[[ Collected material open ]]
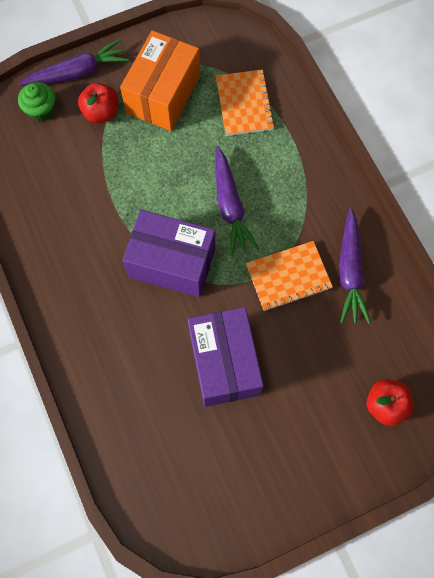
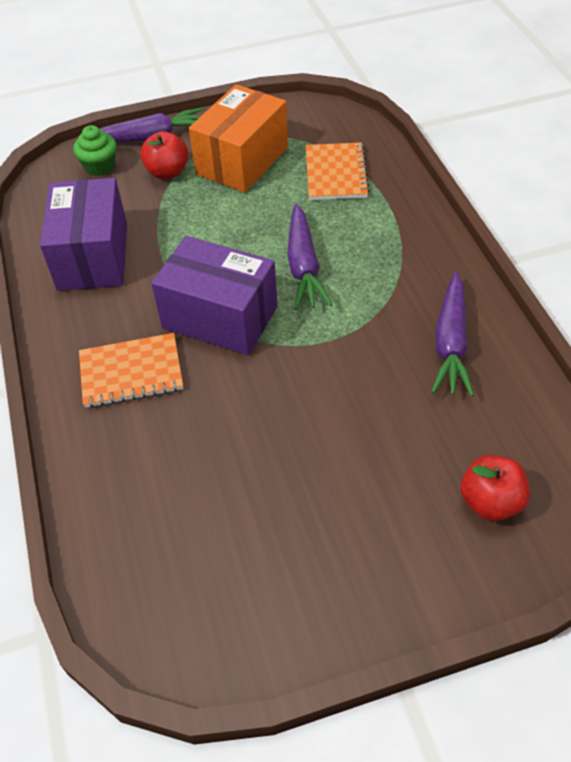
camera: 10 degrees right, 20 degrees down
purple box [188,307,264,407] -> purple box moved to [40,178,127,291]
orange notebook [246,241,333,311] -> orange notebook moved to [79,333,183,408]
[[ Collected material closed ]]
Keep the pictures out of the copy and return the rest of the data above exactly.

camera: 10 degrees right, 20 degrees down
purple box [188,307,264,407] -> purple box moved to [40,178,127,291]
orange notebook [246,241,333,311] -> orange notebook moved to [79,333,183,408]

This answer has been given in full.